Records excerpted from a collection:

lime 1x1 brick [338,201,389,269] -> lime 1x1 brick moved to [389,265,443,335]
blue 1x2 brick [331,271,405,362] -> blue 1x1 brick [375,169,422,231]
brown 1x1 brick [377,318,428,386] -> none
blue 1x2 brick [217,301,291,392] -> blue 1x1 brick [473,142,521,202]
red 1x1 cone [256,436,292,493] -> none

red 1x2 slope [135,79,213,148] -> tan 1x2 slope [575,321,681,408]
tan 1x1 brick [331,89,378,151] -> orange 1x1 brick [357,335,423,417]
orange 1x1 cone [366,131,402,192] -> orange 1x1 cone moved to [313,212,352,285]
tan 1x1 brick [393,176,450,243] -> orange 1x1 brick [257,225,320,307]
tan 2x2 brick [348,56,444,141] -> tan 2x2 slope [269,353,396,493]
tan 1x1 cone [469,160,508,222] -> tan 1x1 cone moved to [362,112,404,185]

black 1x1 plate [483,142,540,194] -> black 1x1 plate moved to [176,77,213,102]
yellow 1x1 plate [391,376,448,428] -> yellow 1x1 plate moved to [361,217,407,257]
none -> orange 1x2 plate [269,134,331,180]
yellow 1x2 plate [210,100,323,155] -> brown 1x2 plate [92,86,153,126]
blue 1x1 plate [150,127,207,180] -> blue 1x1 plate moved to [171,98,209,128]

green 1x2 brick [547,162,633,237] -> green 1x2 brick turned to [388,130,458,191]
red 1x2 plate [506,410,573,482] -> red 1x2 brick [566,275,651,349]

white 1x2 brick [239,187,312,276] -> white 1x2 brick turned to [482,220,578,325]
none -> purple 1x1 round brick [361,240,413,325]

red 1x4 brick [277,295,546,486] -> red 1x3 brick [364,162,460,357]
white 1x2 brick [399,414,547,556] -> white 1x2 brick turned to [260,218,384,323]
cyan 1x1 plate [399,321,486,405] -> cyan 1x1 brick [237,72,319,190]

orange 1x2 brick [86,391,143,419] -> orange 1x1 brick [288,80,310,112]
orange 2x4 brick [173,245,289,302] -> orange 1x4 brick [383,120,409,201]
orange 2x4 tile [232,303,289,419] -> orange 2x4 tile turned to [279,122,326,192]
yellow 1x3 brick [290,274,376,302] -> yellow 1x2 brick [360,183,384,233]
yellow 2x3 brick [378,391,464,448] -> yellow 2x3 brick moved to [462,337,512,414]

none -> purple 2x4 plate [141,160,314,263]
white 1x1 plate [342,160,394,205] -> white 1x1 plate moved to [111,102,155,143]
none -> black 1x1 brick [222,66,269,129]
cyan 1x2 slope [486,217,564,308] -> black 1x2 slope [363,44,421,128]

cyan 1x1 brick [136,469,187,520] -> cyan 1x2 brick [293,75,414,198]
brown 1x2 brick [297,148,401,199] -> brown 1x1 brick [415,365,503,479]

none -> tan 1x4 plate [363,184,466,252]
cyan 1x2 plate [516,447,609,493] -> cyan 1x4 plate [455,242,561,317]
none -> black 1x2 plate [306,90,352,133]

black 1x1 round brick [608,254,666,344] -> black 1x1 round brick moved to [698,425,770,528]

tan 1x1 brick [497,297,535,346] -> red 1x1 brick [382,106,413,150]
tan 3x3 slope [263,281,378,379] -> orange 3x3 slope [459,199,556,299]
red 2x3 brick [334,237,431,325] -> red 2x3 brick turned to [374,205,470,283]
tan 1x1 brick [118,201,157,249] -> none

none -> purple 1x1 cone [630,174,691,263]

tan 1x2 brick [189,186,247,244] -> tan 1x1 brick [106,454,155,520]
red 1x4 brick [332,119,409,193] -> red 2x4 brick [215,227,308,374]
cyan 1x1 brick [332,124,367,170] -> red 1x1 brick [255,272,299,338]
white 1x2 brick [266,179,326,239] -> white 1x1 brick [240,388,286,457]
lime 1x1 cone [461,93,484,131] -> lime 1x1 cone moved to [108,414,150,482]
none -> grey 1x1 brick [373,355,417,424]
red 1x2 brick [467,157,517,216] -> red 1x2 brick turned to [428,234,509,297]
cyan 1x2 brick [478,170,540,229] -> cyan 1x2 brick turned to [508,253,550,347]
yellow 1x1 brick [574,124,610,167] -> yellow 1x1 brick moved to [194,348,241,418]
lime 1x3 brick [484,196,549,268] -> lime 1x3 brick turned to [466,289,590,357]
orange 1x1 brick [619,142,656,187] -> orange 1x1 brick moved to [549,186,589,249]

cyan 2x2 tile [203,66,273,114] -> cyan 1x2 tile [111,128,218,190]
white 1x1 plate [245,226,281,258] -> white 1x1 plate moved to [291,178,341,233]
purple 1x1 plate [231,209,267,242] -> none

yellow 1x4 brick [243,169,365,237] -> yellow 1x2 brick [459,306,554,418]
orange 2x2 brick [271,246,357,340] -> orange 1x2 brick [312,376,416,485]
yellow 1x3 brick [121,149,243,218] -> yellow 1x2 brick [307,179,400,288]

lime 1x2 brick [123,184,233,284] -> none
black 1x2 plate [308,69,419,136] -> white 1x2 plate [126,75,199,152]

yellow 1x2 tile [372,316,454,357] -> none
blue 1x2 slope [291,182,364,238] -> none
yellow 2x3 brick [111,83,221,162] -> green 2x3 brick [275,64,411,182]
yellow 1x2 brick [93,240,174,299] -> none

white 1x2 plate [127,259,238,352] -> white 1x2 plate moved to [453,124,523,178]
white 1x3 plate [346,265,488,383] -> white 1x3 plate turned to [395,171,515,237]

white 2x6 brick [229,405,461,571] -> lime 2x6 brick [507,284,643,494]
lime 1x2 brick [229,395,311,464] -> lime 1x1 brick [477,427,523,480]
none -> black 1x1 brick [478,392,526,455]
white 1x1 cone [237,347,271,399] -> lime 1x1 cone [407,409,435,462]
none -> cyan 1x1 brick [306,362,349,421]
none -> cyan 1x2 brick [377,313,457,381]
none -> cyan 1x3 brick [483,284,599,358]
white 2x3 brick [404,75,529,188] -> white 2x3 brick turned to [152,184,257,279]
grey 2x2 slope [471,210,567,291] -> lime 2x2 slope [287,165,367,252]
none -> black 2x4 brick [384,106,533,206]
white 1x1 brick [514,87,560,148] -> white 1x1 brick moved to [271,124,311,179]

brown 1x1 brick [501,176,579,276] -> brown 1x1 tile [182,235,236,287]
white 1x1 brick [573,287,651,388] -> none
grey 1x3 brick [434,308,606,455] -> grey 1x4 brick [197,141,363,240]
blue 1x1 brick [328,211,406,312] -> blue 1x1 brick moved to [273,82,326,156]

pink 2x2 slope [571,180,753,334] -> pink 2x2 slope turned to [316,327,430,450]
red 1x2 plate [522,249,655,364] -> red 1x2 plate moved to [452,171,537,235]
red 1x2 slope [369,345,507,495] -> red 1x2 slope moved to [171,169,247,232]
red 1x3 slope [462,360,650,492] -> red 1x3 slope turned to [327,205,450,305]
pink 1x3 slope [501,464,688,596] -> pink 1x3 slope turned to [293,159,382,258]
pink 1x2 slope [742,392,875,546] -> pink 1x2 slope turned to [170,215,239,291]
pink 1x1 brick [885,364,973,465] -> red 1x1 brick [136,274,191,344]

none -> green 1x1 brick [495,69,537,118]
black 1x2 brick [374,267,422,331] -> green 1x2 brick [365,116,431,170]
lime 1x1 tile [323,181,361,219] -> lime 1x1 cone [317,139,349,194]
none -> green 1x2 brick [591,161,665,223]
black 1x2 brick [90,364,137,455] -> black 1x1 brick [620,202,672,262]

REQUIRED ACTION: Return exactly the lines above from the line that has "orange 1x2 brick [86,391,143,419]" through the line that has "purple 1x1 plate [231,209,267,242] -> none", inclusive, and nothing else.

RESULT OF THE TASK:
orange 1x2 brick [86,391,143,419] -> orange 1x1 brick [288,80,310,112]
orange 2x4 brick [173,245,289,302] -> orange 1x4 brick [383,120,409,201]
orange 2x4 tile [232,303,289,419] -> orange 2x4 tile turned to [279,122,326,192]
yellow 1x3 brick [290,274,376,302] -> yellow 1x2 brick [360,183,384,233]
yellow 2x3 brick [378,391,464,448] -> yellow 2x3 brick moved to [462,337,512,414]

none -> purple 2x4 plate [141,160,314,263]
white 1x1 plate [342,160,394,205] -> white 1x1 plate moved to [111,102,155,143]
none -> black 1x1 brick [222,66,269,129]
cyan 1x2 slope [486,217,564,308] -> black 1x2 slope [363,44,421,128]

cyan 1x1 brick [136,469,187,520] -> cyan 1x2 brick [293,75,414,198]
brown 1x2 brick [297,148,401,199] -> brown 1x1 brick [415,365,503,479]

none -> tan 1x4 plate [363,184,466,252]
cyan 1x2 plate [516,447,609,493] -> cyan 1x4 plate [455,242,561,317]
none -> black 1x2 plate [306,90,352,133]

black 1x1 round brick [608,254,666,344] -> black 1x1 round brick moved to [698,425,770,528]

tan 1x1 brick [497,297,535,346] -> red 1x1 brick [382,106,413,150]
tan 3x3 slope [263,281,378,379] -> orange 3x3 slope [459,199,556,299]
red 2x3 brick [334,237,431,325] -> red 2x3 brick turned to [374,205,470,283]
tan 1x1 brick [118,201,157,249] -> none

none -> purple 1x1 cone [630,174,691,263]

tan 1x2 brick [189,186,247,244] -> tan 1x1 brick [106,454,155,520]
red 1x4 brick [332,119,409,193] -> red 2x4 brick [215,227,308,374]
cyan 1x1 brick [332,124,367,170] -> red 1x1 brick [255,272,299,338]
white 1x2 brick [266,179,326,239] -> white 1x1 brick [240,388,286,457]
lime 1x1 cone [461,93,484,131] -> lime 1x1 cone moved to [108,414,150,482]
none -> grey 1x1 brick [373,355,417,424]
red 1x2 brick [467,157,517,216] -> red 1x2 brick turned to [428,234,509,297]
cyan 1x2 brick [478,170,540,229] -> cyan 1x2 brick turned to [508,253,550,347]
yellow 1x1 brick [574,124,610,167] -> yellow 1x1 brick moved to [194,348,241,418]
lime 1x3 brick [484,196,549,268] -> lime 1x3 brick turned to [466,289,590,357]
orange 1x1 brick [619,142,656,187] -> orange 1x1 brick moved to [549,186,589,249]

cyan 2x2 tile [203,66,273,114] -> cyan 1x2 tile [111,128,218,190]
white 1x1 plate [245,226,281,258] -> white 1x1 plate moved to [291,178,341,233]
purple 1x1 plate [231,209,267,242] -> none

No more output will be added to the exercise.